+++ Records shown

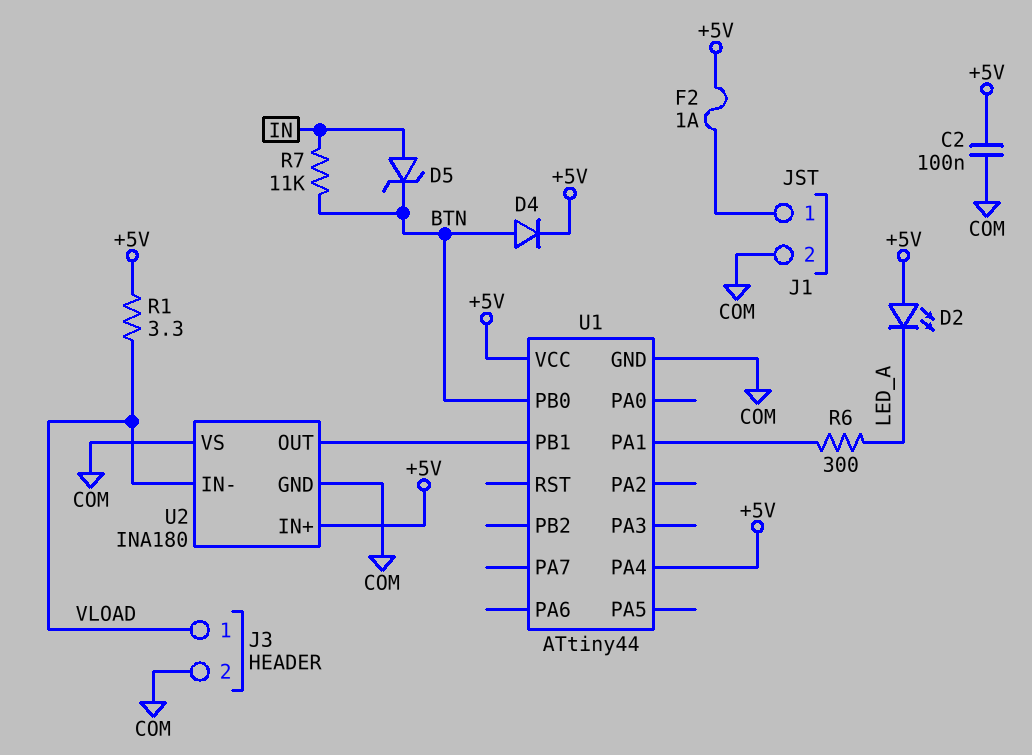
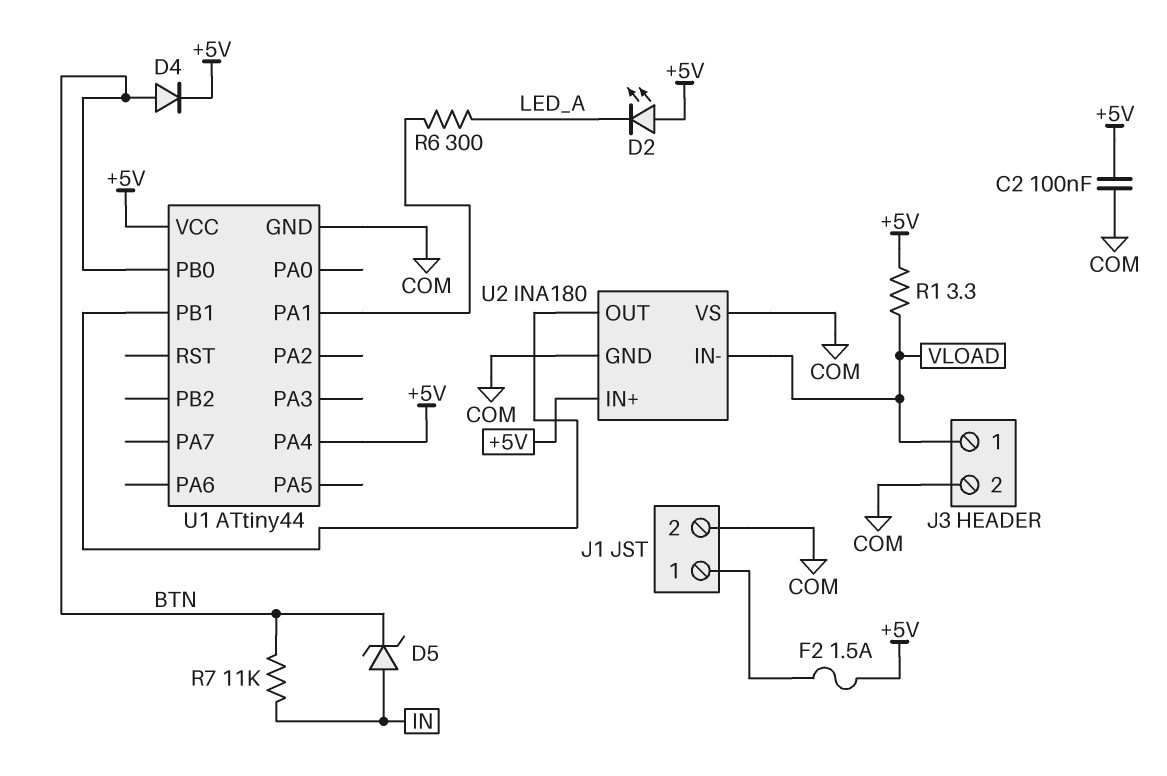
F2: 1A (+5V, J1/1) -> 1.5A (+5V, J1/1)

++++++
+++ Records shown

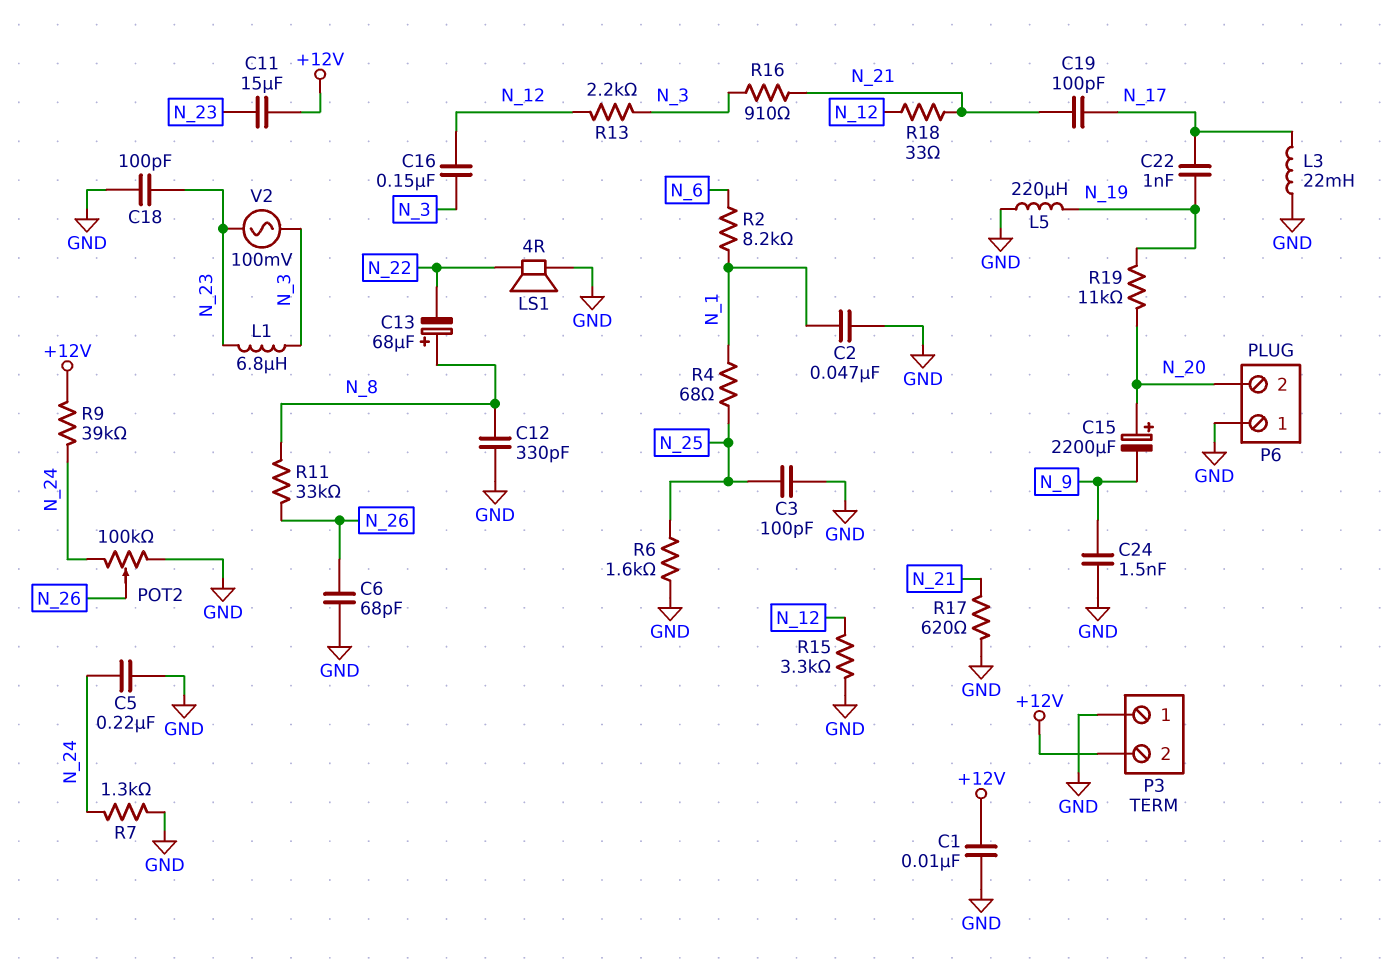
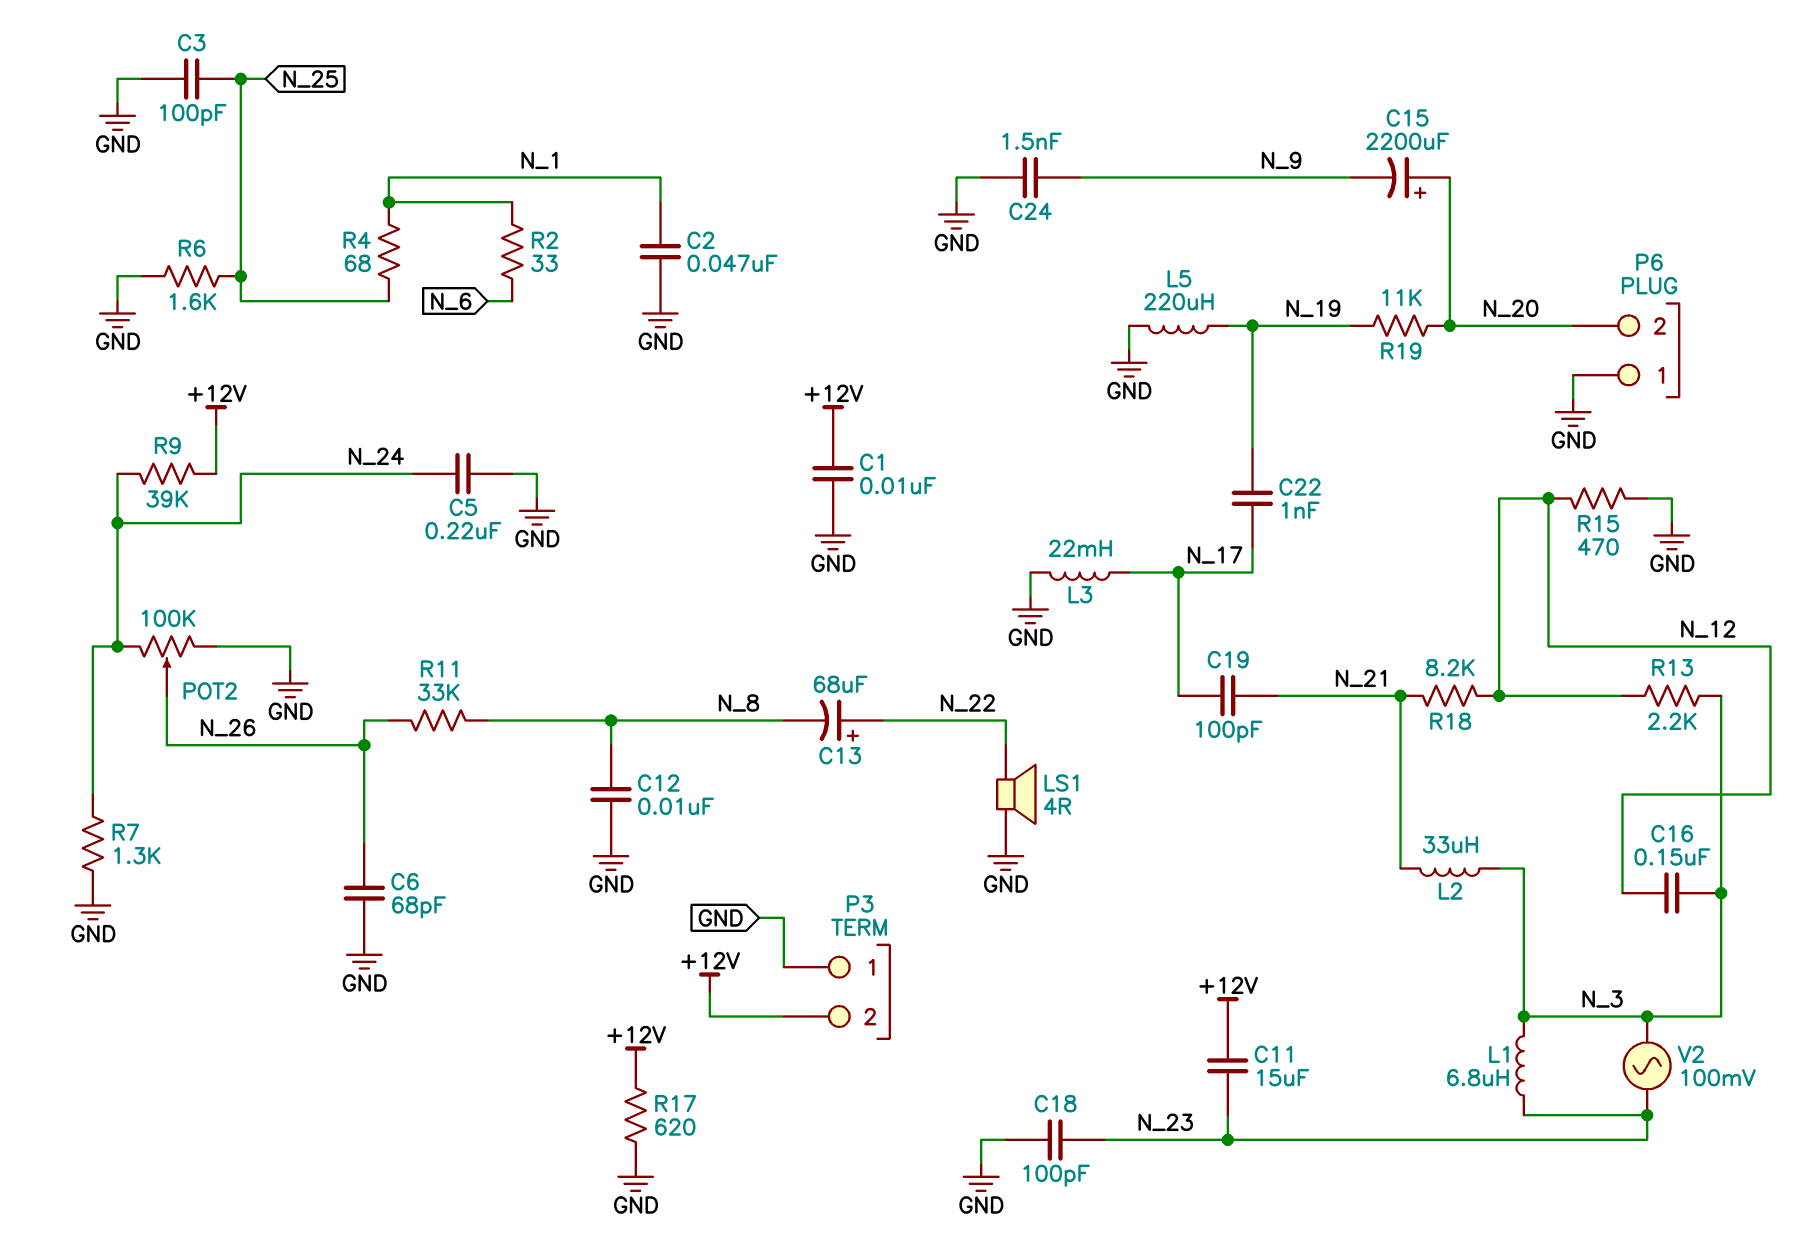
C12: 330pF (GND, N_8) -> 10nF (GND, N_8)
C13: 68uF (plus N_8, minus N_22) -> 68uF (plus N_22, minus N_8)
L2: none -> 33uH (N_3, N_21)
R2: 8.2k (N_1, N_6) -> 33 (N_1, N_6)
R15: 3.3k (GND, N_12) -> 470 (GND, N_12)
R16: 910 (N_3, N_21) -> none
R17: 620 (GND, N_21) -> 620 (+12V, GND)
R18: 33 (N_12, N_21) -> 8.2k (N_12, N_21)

++++++
+++ Records shown

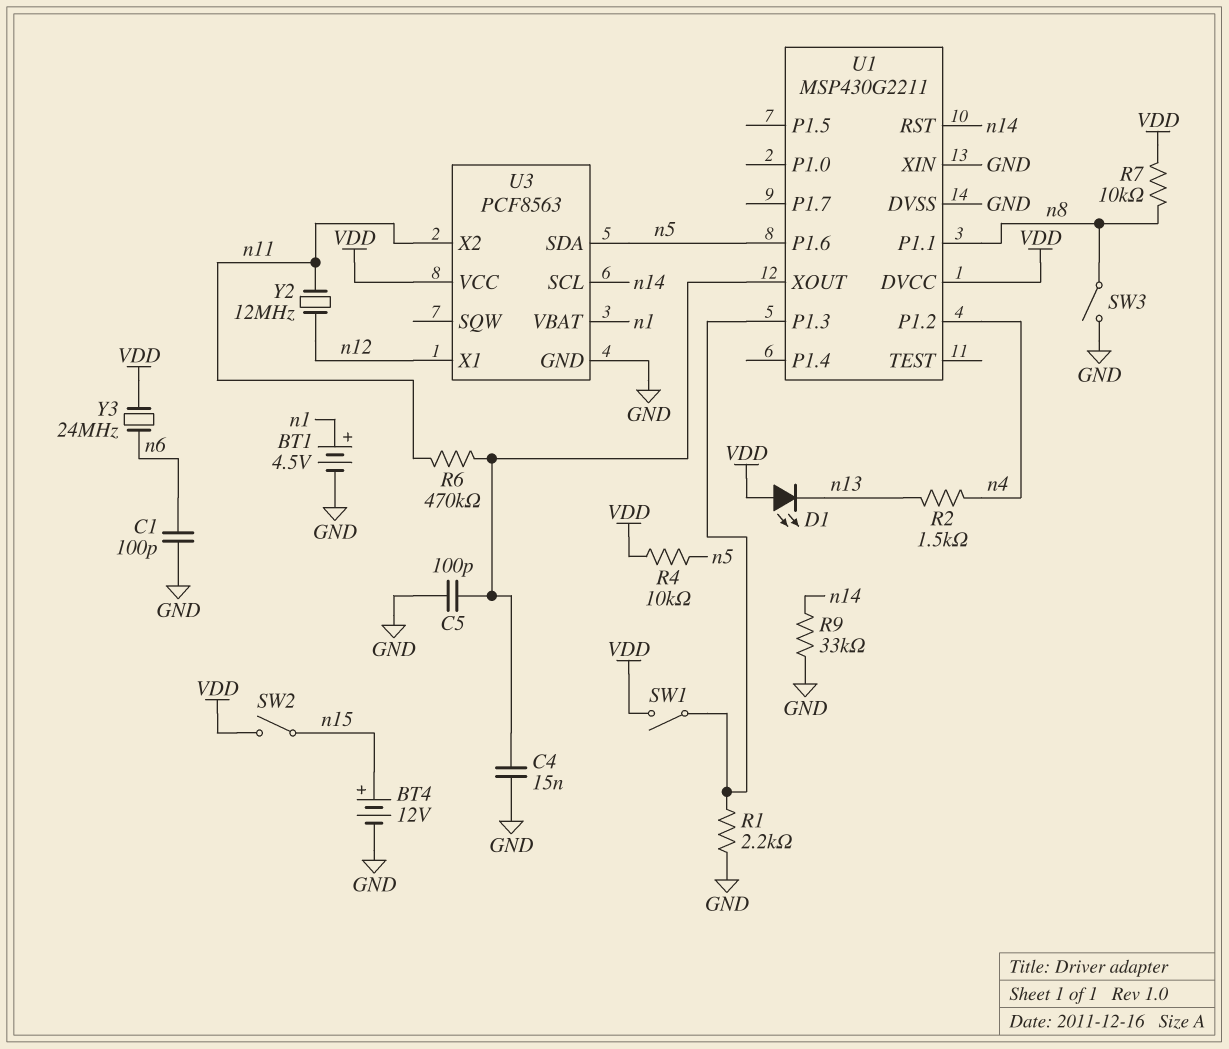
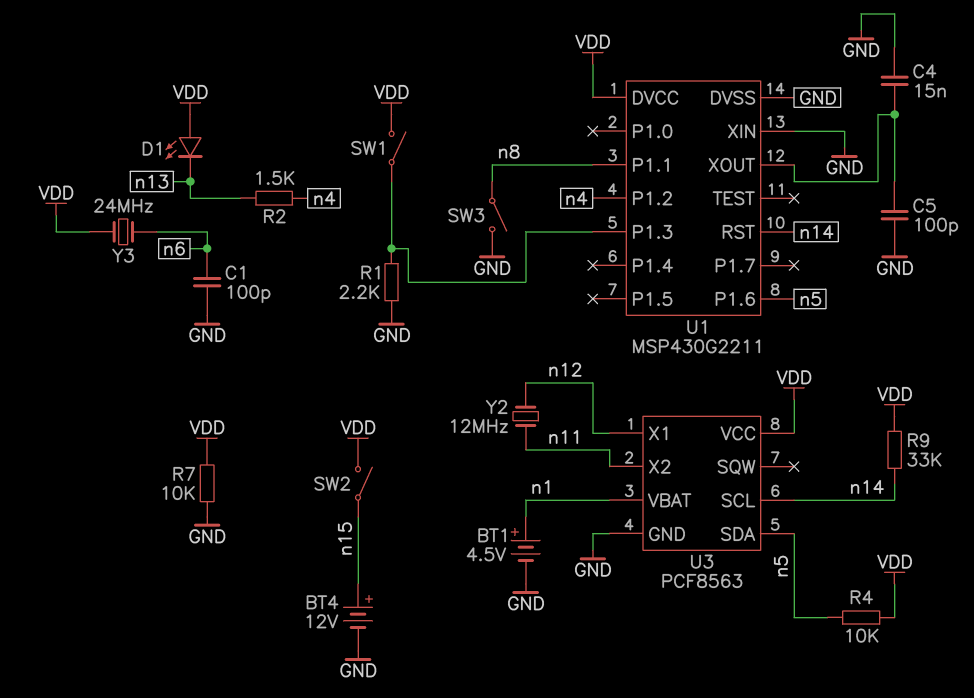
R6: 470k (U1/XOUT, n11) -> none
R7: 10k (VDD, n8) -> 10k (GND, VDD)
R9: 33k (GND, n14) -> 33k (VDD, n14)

++++++

**Exercise instructions:** From the records above, copy out the line with "C12: 330pF (GND, N_8) -> 10nF (GND, N_8)", the line with "R18: 33 (N_12, N_21) -> 8.2k (N_12, N_21)", and every line between them, word for word.

**Reply to the task:**
C12: 330pF (GND, N_8) -> 10nF (GND, N_8)
C13: 68uF (plus N_8, minus N_22) -> 68uF (plus N_22, minus N_8)
L2: none -> 33uH (N_3, N_21)
R2: 8.2k (N_1, N_6) -> 33 (N_1, N_6)
R15: 3.3k (GND, N_12) -> 470 (GND, N_12)
R16: 910 (N_3, N_21) -> none
R17: 620 (GND, N_21) -> 620 (+12V, GND)
R18: 33 (N_12, N_21) -> 8.2k (N_12, N_21)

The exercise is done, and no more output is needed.